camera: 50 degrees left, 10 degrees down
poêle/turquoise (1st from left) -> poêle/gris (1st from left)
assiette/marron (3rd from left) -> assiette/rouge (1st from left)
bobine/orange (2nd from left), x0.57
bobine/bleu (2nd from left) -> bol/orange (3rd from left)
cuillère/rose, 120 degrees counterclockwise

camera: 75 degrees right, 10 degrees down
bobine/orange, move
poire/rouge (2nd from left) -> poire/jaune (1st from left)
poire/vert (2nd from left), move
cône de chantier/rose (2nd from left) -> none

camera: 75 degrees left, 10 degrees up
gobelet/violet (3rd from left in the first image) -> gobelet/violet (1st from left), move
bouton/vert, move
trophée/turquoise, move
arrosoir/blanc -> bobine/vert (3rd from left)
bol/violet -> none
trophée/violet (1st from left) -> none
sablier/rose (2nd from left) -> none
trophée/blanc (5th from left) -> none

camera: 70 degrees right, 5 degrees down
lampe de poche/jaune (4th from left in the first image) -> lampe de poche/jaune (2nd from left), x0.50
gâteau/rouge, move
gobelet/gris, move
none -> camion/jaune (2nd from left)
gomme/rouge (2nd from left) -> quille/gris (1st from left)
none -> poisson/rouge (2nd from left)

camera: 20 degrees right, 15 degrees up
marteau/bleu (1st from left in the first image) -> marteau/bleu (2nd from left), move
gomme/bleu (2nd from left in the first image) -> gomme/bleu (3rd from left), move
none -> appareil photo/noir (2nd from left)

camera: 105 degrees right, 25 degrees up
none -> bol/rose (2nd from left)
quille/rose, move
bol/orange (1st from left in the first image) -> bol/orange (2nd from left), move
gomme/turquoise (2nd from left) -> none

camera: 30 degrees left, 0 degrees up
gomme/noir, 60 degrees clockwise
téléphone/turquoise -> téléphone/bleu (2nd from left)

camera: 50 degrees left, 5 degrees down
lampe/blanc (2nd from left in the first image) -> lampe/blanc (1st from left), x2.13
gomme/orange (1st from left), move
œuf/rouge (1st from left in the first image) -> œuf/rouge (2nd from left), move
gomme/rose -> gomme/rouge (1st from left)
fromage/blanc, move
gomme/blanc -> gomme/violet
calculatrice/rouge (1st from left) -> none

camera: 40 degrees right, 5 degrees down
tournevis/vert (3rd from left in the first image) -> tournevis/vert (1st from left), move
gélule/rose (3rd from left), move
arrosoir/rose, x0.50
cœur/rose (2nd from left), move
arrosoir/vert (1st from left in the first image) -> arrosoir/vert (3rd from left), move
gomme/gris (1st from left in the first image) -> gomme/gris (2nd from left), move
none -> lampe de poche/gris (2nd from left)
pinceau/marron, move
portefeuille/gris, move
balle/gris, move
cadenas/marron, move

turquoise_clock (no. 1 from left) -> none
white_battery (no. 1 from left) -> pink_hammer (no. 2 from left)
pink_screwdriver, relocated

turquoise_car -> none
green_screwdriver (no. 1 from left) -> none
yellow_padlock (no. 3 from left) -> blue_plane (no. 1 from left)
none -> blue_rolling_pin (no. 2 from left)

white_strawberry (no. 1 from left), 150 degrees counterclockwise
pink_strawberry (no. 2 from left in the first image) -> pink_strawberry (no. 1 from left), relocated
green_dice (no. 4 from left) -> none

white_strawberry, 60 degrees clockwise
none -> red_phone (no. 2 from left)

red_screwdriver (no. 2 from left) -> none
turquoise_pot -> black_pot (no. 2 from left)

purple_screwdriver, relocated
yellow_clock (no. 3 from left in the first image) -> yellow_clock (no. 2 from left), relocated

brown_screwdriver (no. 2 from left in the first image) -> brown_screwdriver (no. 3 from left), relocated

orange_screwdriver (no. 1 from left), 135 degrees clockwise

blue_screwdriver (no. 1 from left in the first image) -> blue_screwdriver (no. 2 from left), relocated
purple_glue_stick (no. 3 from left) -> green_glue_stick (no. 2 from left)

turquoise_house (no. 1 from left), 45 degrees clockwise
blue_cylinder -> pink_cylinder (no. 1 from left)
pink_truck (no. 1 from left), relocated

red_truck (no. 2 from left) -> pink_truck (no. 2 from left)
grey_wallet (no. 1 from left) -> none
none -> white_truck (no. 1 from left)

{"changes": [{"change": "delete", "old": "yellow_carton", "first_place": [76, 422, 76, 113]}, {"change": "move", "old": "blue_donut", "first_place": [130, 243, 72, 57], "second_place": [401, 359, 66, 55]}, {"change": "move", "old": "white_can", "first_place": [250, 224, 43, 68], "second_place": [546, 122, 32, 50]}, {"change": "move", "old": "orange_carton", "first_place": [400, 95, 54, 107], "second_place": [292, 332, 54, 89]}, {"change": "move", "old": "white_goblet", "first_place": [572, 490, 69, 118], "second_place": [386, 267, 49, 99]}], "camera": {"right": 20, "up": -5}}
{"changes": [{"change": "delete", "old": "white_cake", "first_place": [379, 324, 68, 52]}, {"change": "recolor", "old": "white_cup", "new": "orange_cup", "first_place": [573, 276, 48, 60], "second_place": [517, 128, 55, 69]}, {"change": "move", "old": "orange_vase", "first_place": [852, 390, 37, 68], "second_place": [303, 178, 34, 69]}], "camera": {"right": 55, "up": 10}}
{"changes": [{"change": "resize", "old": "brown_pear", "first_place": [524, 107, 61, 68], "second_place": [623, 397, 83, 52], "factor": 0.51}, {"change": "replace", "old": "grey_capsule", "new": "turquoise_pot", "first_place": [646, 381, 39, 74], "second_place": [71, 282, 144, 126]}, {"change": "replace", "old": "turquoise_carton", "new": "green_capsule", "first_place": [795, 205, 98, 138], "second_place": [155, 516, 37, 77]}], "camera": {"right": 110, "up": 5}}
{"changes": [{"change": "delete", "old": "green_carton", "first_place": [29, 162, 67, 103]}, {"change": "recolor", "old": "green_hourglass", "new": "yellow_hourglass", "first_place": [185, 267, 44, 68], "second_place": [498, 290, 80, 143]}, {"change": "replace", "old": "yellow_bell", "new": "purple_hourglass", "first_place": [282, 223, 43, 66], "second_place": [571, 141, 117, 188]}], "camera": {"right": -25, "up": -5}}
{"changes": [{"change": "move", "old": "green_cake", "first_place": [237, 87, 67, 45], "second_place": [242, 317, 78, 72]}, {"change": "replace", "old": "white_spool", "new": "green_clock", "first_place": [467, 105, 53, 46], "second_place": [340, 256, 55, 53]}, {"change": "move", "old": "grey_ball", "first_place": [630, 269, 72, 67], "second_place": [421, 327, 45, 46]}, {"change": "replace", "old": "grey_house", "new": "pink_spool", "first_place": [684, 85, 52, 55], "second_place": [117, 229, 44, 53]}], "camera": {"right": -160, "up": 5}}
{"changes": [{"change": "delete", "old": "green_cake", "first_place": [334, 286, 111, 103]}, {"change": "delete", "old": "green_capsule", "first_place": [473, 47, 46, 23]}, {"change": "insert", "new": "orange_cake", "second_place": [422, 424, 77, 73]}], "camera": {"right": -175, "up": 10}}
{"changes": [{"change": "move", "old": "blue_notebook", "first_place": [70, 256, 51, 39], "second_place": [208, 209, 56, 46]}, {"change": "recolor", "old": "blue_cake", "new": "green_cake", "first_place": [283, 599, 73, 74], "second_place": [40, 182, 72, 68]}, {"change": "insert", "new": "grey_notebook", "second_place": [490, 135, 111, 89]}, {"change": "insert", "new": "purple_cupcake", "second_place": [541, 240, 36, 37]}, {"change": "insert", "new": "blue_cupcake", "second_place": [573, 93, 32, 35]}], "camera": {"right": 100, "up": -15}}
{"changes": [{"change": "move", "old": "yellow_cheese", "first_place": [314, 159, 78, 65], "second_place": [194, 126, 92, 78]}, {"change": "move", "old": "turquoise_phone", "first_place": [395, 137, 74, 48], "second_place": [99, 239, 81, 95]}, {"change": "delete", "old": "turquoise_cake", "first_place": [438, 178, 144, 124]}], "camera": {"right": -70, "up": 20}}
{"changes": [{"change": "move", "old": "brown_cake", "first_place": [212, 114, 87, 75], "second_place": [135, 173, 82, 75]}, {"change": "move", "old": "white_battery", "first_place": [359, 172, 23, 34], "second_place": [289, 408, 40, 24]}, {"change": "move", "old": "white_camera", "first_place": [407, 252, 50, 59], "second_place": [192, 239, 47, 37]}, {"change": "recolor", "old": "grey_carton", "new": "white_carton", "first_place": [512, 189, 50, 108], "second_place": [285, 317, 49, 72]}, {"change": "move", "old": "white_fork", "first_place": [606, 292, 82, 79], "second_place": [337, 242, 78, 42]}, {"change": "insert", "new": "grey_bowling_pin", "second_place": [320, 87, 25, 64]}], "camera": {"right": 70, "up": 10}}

____________________

[What needs to be done]
Beginning at the line above that contains "assiette/marron (3rd from", return each line exactly through the line that contains "bobine/bleu (2nd from", and no others.

[Result for this exercise]
assiette/marron (3rd from left) -> assiette/rouge (1st from left)
bobine/orange (2nd from left), x0.57
bobine/bleu (2nd from left) -> bol/orange (3rd from left)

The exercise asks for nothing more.